--- YOUR OBJECTIVE ---
Please copy every line from the following entries in which the word "degrees" appears.

[Entries taken from a collection]
★ ★ ★ ★ ★
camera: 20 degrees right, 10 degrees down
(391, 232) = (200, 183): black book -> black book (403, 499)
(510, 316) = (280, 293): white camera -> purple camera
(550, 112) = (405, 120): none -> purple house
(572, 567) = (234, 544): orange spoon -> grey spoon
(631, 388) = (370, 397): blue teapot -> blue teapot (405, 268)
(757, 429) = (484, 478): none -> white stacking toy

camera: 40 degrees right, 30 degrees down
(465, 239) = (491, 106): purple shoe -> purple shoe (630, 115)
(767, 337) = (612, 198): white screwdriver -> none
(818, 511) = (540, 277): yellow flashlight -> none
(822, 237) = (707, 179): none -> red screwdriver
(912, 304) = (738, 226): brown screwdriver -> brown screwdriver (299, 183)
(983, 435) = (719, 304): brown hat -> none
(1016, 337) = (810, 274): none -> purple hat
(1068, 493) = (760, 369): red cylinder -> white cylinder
★ ★ ★ ★ ★
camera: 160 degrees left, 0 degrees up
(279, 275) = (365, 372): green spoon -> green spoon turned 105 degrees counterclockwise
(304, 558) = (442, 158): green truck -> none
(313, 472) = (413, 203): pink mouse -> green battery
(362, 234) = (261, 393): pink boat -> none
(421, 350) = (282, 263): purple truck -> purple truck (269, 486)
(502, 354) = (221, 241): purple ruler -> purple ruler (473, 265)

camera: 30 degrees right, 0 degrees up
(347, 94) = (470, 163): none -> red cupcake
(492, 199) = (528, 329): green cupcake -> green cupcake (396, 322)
★ ★ ★ ★ ★
--- RESULT FOR THIS TASK ---
camera: 20 degrees right, 10 degrees down
camera: 40 degrees right, 30 degrees down
camera: 160 degrees left, 0 degrees up
(279, 275) = (365, 372): green spoon -> green spoon turned 105 degrees counterclockwise
camera: 30 degrees right, 0 degrees up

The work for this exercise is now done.